- _Task_:
Using the records below, reproduce exactly the lines from the one containing "GAS pin AO: A0 -> D5" through the end, and nothing more; skip the images.

# # # # #

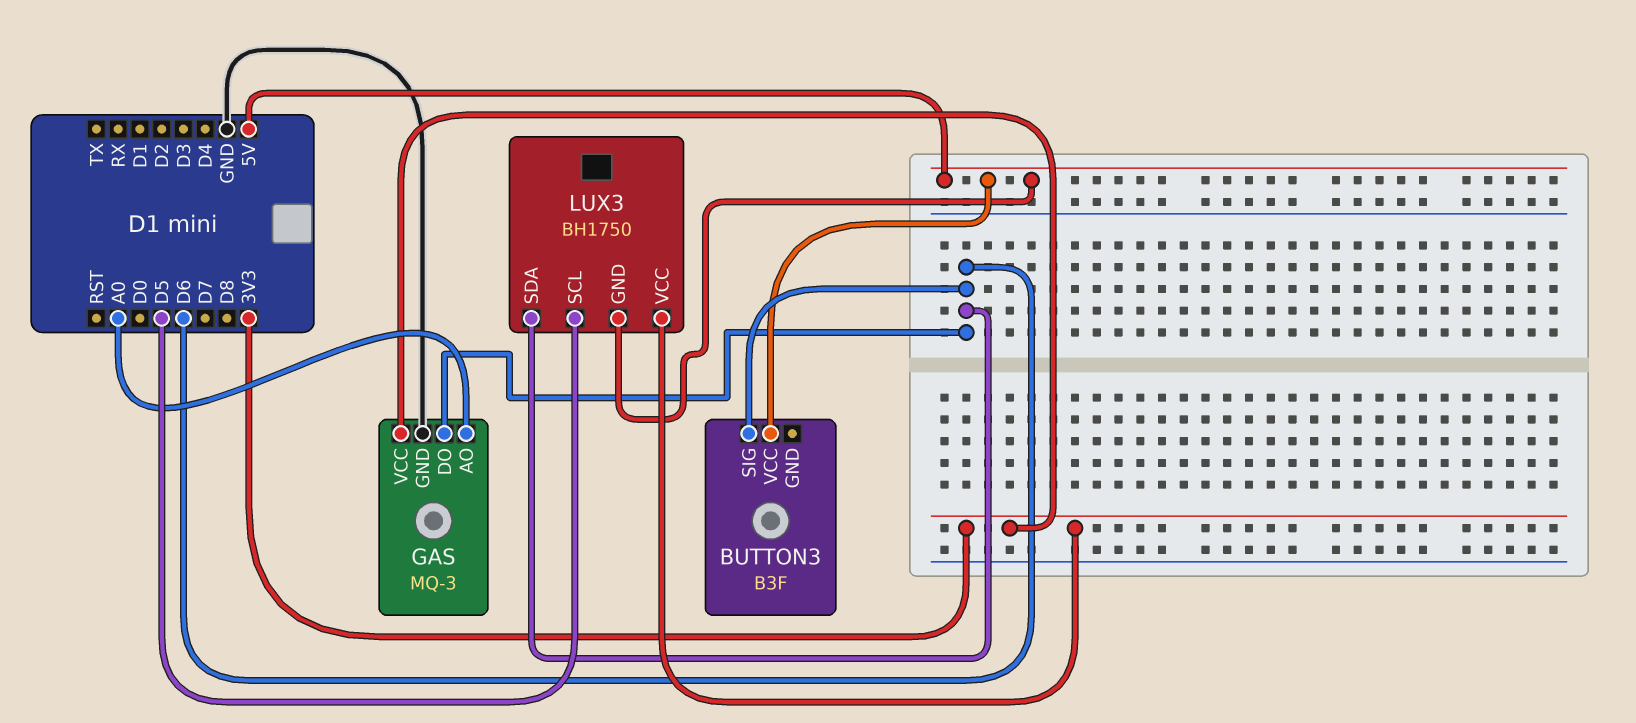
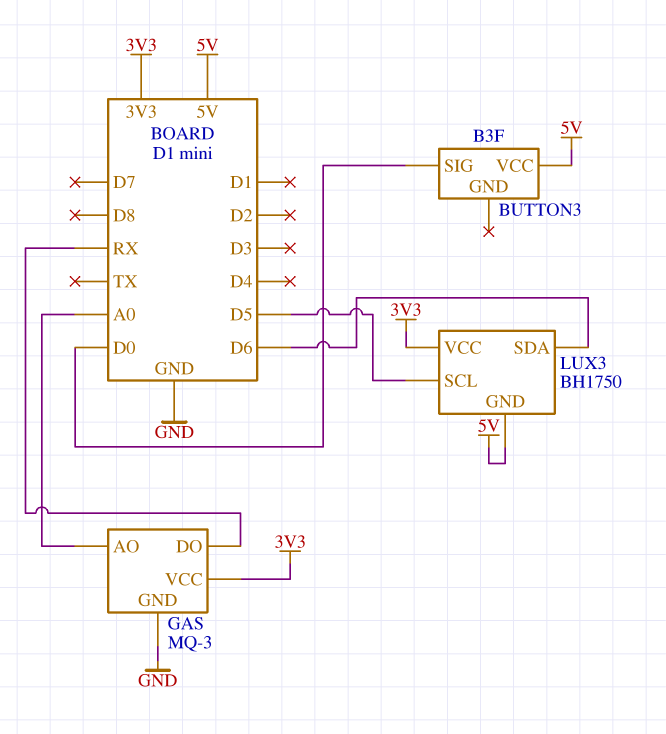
BUTTON3 pin SIG: D6 -> D0
GAS pin DO: D6 -> RX

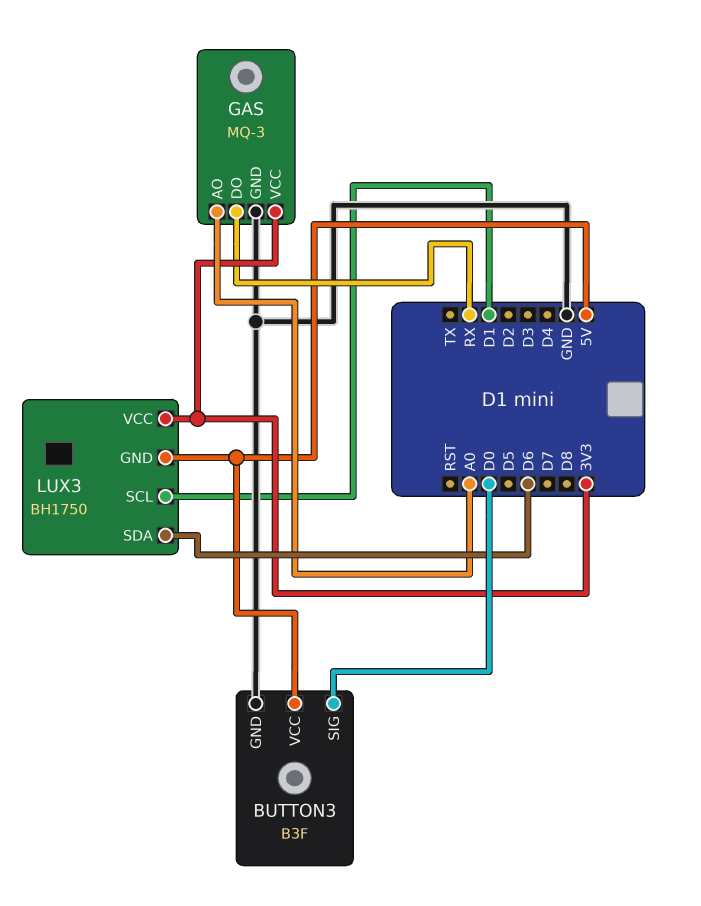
BUTTON3 pin GND: none -> GND
LUX3 pin SCL: D5 -> D1

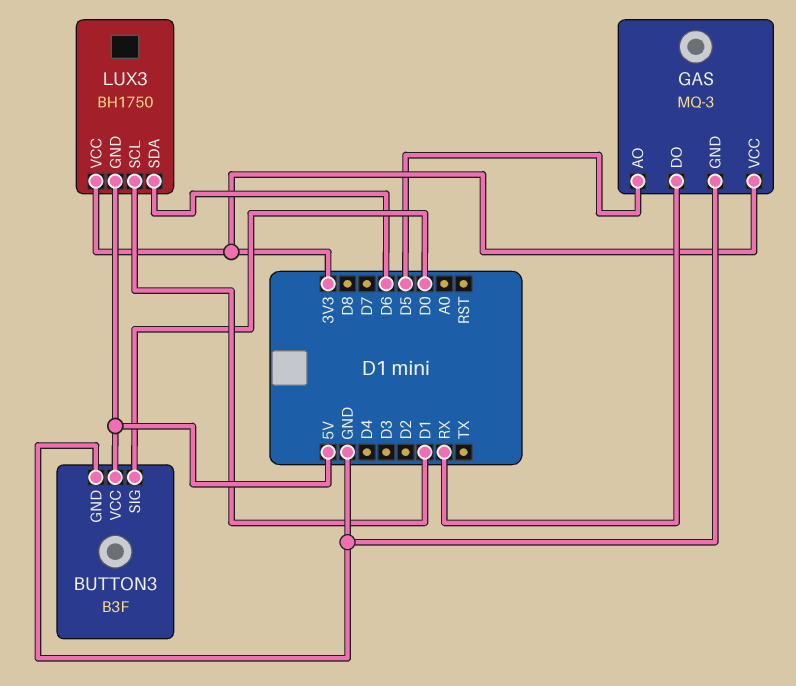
GAS pin AO: A0 -> D5

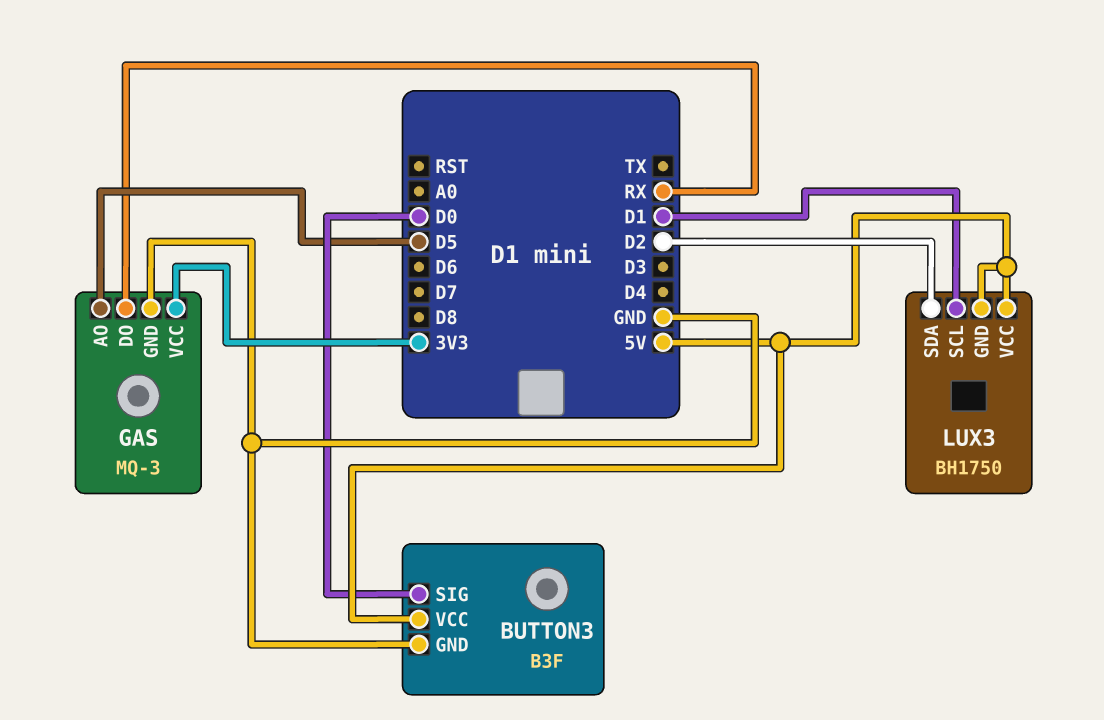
LUX3 pin SDA: D6 -> D2
LUX3 pin VCC: 3V3 -> 5V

# # # # #

- _Output below_:
GAS pin AO: A0 -> D5

LUX3 pin SDA: D6 -> D2
LUX3 pin VCC: 3V3 -> 5V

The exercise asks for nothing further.